Listed records:
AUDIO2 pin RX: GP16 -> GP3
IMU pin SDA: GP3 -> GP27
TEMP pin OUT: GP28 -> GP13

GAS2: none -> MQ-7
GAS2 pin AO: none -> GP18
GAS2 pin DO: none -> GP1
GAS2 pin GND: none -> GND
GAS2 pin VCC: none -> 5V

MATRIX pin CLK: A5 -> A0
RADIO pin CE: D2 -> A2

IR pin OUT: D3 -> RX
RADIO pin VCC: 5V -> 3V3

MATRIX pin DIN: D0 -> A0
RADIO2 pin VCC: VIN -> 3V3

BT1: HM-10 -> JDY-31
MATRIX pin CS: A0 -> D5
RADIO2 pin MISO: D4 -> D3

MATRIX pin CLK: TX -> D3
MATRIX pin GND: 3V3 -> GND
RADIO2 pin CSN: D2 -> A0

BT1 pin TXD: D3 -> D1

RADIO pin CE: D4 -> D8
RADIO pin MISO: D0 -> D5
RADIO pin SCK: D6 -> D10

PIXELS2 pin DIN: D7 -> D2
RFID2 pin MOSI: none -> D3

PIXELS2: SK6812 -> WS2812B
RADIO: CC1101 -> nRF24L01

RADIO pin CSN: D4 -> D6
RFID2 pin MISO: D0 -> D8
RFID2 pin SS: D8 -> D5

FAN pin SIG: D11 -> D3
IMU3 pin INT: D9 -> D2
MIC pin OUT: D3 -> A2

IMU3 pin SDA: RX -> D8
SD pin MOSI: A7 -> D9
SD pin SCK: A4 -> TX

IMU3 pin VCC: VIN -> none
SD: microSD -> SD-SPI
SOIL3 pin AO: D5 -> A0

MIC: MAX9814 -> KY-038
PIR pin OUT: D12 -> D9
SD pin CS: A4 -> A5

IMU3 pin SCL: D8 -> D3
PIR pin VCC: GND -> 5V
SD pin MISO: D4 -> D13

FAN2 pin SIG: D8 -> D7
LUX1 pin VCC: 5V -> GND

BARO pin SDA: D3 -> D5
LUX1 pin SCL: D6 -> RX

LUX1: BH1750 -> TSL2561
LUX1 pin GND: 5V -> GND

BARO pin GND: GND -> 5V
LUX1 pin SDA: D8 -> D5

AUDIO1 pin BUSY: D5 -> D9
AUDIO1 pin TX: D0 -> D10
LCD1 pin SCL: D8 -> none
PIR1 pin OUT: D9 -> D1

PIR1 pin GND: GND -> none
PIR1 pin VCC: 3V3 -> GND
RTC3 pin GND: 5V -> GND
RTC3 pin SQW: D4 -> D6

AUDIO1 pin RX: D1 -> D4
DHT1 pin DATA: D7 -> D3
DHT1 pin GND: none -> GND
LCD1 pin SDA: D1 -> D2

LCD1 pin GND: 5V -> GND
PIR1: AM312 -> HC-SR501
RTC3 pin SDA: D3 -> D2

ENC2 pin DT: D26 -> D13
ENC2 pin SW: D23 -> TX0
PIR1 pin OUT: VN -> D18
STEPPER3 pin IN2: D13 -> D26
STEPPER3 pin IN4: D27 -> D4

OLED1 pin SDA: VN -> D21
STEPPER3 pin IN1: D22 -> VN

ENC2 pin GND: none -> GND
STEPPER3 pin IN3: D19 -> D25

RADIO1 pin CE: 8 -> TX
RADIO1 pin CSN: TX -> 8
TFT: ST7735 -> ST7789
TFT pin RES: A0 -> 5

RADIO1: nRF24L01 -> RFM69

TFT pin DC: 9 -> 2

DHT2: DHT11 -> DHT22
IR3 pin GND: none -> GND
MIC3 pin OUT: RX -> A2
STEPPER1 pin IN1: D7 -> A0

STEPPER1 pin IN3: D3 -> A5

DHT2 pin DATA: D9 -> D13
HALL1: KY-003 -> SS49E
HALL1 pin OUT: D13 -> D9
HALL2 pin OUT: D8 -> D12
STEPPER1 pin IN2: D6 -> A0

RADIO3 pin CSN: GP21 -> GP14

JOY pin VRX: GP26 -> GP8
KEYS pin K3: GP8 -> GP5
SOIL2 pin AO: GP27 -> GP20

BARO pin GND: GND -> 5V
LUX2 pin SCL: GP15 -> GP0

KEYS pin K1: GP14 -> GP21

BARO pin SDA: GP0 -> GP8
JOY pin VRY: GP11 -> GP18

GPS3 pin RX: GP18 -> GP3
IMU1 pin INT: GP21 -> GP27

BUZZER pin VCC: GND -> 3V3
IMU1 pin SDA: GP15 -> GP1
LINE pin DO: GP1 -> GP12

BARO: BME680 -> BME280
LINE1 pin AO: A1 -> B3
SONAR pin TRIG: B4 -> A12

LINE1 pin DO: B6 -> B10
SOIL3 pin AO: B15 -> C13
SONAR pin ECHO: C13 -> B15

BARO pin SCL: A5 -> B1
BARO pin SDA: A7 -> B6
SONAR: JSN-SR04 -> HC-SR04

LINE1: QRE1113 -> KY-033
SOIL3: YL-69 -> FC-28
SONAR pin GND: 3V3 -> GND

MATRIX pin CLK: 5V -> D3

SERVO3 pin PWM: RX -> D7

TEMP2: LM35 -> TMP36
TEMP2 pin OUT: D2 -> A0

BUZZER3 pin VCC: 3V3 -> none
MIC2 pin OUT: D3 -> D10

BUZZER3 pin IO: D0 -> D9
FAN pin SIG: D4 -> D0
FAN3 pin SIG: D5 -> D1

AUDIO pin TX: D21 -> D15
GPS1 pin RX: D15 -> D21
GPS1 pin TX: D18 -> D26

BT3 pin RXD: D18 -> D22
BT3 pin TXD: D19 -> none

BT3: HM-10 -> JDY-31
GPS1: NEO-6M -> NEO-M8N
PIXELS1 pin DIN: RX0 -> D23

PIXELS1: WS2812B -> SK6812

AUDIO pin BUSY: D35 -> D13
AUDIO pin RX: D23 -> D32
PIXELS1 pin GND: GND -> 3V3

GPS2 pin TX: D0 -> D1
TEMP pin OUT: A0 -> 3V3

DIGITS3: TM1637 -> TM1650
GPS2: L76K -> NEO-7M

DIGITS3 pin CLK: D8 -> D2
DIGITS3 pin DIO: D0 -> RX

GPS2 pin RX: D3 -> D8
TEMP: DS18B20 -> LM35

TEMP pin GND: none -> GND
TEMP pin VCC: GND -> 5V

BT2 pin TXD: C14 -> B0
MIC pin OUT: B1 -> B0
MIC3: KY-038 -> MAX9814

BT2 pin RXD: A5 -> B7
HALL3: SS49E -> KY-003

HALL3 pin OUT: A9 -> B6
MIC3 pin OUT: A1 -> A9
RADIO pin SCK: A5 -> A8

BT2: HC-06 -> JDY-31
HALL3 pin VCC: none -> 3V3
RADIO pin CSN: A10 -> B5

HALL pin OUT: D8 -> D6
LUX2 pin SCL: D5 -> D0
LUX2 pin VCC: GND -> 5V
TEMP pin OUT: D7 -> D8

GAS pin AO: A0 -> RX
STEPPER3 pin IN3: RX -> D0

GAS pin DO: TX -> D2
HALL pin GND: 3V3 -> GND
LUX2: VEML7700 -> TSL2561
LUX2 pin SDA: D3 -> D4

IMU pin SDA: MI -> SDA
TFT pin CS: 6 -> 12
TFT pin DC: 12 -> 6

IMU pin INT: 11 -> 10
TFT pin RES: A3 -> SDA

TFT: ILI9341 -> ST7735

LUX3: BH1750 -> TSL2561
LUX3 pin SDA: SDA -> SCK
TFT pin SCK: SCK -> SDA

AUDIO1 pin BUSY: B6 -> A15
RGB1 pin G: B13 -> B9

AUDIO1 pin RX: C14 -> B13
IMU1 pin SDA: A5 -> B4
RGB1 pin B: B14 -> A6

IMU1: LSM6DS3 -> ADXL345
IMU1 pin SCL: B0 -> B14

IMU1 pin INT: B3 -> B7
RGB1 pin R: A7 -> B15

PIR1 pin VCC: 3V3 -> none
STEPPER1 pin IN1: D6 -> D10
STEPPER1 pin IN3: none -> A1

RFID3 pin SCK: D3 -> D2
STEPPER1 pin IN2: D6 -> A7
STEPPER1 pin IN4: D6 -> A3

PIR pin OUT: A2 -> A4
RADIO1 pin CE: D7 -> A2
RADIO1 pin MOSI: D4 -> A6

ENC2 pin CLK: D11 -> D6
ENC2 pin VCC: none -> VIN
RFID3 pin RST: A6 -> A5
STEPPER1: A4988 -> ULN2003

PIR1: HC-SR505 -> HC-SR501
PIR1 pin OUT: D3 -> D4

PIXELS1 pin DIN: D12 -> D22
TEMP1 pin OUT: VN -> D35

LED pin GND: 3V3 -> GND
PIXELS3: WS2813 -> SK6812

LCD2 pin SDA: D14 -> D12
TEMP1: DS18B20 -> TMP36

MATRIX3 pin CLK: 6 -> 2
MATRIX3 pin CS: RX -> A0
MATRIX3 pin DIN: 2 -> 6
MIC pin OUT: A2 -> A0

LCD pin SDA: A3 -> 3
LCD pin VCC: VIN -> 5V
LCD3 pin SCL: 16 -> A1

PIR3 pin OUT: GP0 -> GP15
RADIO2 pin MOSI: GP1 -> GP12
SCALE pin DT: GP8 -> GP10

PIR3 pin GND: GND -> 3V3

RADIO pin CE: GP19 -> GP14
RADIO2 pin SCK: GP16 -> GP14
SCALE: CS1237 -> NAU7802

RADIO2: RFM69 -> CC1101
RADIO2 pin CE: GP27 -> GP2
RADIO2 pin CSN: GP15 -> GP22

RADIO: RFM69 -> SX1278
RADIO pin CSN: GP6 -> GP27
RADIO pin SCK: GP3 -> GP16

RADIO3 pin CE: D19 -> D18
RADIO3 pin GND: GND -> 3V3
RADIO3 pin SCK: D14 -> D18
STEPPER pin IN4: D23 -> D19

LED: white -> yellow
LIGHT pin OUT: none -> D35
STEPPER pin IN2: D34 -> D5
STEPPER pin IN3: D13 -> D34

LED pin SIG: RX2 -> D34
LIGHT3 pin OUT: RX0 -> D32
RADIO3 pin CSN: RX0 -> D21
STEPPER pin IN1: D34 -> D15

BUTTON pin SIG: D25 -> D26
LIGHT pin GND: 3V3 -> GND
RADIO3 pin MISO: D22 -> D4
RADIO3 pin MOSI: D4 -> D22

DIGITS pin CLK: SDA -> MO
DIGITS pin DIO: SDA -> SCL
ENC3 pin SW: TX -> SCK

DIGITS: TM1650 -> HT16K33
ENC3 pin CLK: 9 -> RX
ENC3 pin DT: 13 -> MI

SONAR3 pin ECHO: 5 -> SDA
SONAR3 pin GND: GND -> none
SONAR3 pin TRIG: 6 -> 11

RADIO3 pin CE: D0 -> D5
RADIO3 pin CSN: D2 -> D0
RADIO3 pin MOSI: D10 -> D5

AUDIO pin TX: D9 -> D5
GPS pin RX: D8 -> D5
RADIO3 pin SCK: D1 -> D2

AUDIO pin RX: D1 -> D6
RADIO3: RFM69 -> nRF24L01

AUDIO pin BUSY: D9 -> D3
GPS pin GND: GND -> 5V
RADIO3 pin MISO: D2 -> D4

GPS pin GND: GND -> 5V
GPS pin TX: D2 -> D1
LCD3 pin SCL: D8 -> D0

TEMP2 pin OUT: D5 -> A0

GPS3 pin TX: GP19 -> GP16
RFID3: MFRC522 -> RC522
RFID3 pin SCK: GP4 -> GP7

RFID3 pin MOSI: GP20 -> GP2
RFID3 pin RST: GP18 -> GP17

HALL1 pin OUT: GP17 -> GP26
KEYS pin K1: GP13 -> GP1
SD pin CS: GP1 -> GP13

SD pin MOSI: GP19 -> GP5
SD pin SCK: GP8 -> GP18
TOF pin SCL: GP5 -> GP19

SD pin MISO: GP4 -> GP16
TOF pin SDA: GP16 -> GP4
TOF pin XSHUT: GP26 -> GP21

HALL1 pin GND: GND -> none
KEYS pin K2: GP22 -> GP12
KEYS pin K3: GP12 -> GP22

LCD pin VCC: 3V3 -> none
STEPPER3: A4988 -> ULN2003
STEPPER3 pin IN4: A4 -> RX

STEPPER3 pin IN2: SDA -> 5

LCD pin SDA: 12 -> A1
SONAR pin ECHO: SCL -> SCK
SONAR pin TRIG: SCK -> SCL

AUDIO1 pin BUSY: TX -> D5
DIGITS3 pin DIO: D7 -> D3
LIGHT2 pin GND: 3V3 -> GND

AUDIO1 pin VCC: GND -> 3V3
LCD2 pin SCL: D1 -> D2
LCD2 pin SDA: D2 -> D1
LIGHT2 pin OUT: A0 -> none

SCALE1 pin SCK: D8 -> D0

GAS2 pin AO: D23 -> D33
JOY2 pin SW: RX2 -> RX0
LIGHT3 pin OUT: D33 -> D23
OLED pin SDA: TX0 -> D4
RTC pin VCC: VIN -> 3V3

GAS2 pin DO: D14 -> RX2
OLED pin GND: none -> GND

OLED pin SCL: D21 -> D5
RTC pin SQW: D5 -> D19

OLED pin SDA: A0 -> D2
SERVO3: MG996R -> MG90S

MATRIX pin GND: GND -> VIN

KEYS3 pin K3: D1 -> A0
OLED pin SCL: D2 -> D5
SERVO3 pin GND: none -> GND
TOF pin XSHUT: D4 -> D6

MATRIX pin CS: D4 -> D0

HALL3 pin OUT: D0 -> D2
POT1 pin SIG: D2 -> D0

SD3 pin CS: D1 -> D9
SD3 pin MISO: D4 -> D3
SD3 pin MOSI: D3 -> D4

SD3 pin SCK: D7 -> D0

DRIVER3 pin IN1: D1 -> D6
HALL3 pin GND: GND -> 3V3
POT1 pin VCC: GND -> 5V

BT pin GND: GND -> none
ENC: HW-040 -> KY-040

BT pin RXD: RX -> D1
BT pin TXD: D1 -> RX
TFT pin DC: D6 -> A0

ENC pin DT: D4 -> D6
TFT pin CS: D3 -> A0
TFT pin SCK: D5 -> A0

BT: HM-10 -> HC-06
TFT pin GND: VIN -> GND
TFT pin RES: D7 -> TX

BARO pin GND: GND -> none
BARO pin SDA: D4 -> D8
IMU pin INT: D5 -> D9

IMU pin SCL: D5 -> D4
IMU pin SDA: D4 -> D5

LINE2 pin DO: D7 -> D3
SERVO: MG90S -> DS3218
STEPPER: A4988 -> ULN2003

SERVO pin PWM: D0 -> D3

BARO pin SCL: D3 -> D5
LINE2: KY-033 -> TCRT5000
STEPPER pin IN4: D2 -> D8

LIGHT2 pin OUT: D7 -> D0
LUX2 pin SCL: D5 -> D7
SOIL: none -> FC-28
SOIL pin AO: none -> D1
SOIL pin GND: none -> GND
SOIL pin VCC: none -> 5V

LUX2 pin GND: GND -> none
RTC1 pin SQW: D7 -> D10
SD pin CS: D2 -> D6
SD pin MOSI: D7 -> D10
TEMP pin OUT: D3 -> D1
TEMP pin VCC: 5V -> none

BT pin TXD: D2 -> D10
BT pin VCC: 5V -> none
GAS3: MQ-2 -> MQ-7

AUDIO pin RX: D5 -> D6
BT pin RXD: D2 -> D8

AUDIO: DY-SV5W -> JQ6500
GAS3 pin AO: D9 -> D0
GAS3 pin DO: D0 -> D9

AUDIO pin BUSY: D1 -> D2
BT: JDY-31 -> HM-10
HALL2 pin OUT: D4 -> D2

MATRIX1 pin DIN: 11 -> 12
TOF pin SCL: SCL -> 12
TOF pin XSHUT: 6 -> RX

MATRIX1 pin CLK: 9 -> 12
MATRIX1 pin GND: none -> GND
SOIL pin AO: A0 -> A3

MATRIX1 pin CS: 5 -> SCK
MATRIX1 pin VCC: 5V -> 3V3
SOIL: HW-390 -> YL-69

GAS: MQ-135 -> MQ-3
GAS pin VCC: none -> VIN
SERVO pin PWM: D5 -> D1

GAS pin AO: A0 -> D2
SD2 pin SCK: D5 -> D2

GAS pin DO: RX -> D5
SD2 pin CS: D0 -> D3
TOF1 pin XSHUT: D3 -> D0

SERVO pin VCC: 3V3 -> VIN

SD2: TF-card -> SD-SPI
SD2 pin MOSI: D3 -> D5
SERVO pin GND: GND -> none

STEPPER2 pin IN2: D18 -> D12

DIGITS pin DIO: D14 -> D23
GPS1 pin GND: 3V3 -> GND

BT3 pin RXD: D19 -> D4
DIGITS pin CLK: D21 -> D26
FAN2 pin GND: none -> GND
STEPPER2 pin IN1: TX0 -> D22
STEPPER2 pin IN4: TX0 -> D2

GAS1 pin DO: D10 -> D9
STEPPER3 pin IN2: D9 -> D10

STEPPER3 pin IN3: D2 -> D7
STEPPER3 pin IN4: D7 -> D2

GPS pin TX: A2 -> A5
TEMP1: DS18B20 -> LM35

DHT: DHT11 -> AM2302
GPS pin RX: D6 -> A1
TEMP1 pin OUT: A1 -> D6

Aim of the task: Repeat, word for word, the lines above between the line holding "KEYS pin K3: GP8 -> GP5" and the line holding "GPS2 pin RX: D3 -> D8", inclusive; omit everything else.

Problem solution:
KEYS pin K3: GP8 -> GP5
SOIL2 pin AO: GP27 -> GP20

BARO pin GND: GND -> 5V
LUX2 pin SCL: GP15 -> GP0

KEYS pin K1: GP14 -> GP21

BARO pin SDA: GP0 -> GP8
JOY pin VRY: GP11 -> GP18

GPS3 pin RX: GP18 -> GP3
IMU1 pin INT: GP21 -> GP27

BUZZER pin VCC: GND -> 3V3
IMU1 pin SDA: GP15 -> GP1
LINE pin DO: GP1 -> GP12

BARO: BME680 -> BME280
LINE1 pin AO: A1 -> B3
SONAR pin TRIG: B4 -> A12

LINE1 pin DO: B6 -> B10
SOIL3 pin AO: B15 -> C13
SONAR pin ECHO: C13 -> B15

BARO pin SCL: A5 -> B1
BARO pin SDA: A7 -> B6
SONAR: JSN-SR04 -> HC-SR04

LINE1: QRE1113 -> KY-033
SOIL3: YL-69 -> FC-28
SONAR pin GND: 3V3 -> GND

MATRIX pin CLK: 5V -> D3

SERVO3 pin PWM: RX -> D7

TEMP2: LM35 -> TMP36
TEMP2 pin OUT: D2 -> A0

BUZZER3 pin VCC: 3V3 -> none
MIC2 pin OUT: D3 -> D10

BUZZER3 pin IO: D0 -> D9
FAN pin SIG: D4 -> D0
FAN3 pin SIG: D5 -> D1

AUDIO pin TX: D21 -> D15
GPS1 pin RX: D15 -> D21
GPS1 pin TX: D18 -> D26

BT3 pin RXD: D18 -> D22
BT3 pin TXD: D19 -> none

BT3: HM-10 -> JDY-31
GPS1: NEO-6M -> NEO-M8N
PIXELS1 pin DIN: RX0 -> D23

PIXELS1: WS2812B -> SK6812

AUDIO pin BUSY: D35 -> D13
AUDIO pin RX: D23 -> D32
PIXELS1 pin GND: GND -> 3V3

GPS2 pin TX: D0 -> D1
TEMP pin OUT: A0 -> 3V3

DIGITS3: TM1637 -> TM1650
GPS2: L76K -> NEO-7M

DIGITS3 pin CLK: D8 -> D2
DIGITS3 pin DIO: D0 -> RX

GPS2 pin RX: D3 -> D8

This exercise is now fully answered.